* _WHAT THIS TASK INVOLVES_
Print the first line of the records below and every line after it, up to and including the line with "L101: 68mH (+5V, N_12) -> 68mH (GND, N_12)". Print nothing else.

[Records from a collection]
+ + + +

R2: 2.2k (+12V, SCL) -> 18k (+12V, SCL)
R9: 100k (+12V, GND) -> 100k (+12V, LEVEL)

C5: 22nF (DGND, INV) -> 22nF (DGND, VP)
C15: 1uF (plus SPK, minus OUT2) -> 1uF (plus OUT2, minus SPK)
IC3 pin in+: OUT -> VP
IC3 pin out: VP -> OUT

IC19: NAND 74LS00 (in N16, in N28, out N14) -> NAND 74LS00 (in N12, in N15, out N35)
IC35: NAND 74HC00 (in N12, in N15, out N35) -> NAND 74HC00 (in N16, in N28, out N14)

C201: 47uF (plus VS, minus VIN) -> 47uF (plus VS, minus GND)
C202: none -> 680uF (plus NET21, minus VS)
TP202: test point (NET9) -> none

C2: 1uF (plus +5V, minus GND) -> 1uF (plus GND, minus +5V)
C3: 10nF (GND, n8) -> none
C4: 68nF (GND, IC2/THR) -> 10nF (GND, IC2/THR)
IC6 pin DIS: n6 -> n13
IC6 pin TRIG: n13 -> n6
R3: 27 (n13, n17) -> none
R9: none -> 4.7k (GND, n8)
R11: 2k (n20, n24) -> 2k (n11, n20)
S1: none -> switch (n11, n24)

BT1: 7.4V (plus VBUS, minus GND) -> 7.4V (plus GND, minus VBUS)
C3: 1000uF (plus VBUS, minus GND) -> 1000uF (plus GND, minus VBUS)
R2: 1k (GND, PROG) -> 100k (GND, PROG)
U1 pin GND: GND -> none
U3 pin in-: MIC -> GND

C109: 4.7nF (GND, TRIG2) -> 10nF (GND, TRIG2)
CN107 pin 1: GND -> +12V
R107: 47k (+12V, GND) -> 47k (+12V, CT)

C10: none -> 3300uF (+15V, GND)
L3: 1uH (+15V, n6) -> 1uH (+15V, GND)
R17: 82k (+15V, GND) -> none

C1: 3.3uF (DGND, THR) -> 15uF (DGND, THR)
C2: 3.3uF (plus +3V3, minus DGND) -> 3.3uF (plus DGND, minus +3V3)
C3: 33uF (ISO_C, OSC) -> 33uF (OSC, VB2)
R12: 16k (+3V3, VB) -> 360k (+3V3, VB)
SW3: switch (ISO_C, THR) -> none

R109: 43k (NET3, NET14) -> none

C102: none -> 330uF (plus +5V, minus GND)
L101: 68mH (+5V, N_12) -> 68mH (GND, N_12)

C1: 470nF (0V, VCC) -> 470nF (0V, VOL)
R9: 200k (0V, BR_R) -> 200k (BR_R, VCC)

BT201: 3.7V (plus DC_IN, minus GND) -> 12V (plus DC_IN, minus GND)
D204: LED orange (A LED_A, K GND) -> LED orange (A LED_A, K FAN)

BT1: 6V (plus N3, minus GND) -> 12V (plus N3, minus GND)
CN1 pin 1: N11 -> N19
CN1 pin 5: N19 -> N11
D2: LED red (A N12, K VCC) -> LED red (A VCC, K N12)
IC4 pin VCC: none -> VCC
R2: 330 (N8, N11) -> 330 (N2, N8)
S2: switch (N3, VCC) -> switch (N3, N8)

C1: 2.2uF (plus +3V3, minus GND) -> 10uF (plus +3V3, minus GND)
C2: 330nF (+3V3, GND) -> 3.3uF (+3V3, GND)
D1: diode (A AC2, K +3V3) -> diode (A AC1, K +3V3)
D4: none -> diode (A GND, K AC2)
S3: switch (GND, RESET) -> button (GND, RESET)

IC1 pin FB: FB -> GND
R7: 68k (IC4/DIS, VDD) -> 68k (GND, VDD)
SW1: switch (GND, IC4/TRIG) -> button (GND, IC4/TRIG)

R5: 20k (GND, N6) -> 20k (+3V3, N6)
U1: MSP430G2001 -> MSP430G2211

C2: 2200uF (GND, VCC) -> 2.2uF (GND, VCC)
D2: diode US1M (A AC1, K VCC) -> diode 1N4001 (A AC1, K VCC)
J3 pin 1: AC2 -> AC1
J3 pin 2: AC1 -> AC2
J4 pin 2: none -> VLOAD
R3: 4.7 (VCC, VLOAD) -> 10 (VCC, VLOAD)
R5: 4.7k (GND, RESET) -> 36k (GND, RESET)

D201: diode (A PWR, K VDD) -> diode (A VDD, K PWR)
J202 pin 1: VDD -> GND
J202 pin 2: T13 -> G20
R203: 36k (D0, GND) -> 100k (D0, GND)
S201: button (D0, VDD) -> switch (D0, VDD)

+ + + +

* _OUTPUT BELOW_
R2: 2.2k (+12V, SCL) -> 18k (+12V, SCL)
R9: 100k (+12V, GND) -> 100k (+12V, LEVEL)

C5: 22nF (DGND, INV) -> 22nF (DGND, VP)
C15: 1uF (plus SPK, minus OUT2) -> 1uF (plus OUT2, minus SPK)
IC3 pin in+: OUT -> VP
IC3 pin out: VP -> OUT

IC19: NAND 74LS00 (in N16, in N28, out N14) -> NAND 74LS00 (in N12, in N15, out N35)
IC35: NAND 74HC00 (in N12, in N15, out N35) -> NAND 74HC00 (in N16, in N28, out N14)

C201: 47uF (plus VS, minus VIN) -> 47uF (plus VS, minus GND)
C202: none -> 680uF (plus NET21, minus VS)
TP202: test point (NET9) -> none

C2: 1uF (plus +5V, minus GND) -> 1uF (plus GND, minus +5V)
C3: 10nF (GND, n8) -> none
C4: 68nF (GND, IC2/THR) -> 10nF (GND, IC2/THR)
IC6 pin DIS: n6 -> n13
IC6 pin TRIG: n13 -> n6
R3: 27 (n13, n17) -> none
R9: none -> 4.7k (GND, n8)
R11: 2k (n20, n24) -> 2k (n11, n20)
S1: none -> switch (n11, n24)

BT1: 7.4V (plus VBUS, minus GND) -> 7.4V (plus GND, minus VBUS)
C3: 1000uF (plus VBUS, minus GND) -> 1000uF (plus GND, minus VBUS)
R2: 1k (GND, PROG) -> 100k (GND, PROG)
U1 pin GND: GND -> none
U3 pin in-: MIC -> GND

C109: 4.7nF (GND, TRIG2) -> 10nF (GND, TRIG2)
CN107 pin 1: GND -> +12V
R107: 47k (+12V, GND) -> 47k (+12V, CT)

C10: none -> 3300uF (+15V, GND)
L3: 1uH (+15V, n6) -> 1uH (+15V, GND)
R17: 82k (+15V, GND) -> none

C1: 3.3uF (DGND, THR) -> 15uF (DGND, THR)
C2: 3.3uF (plus +3V3, minus DGND) -> 3.3uF (plus DGND, minus +3V3)
C3: 33uF (ISO_C, OSC) -> 33uF (OSC, VB2)
R12: 16k (+3V3, VB) -> 360k (+3V3, VB)
SW3: switch (ISO_C, THR) -> none

R109: 43k (NET3, NET14) -> none

C102: none -> 330uF (plus +5V, minus GND)
L101: 68mH (+5V, N_12) -> 68mH (GND, N_12)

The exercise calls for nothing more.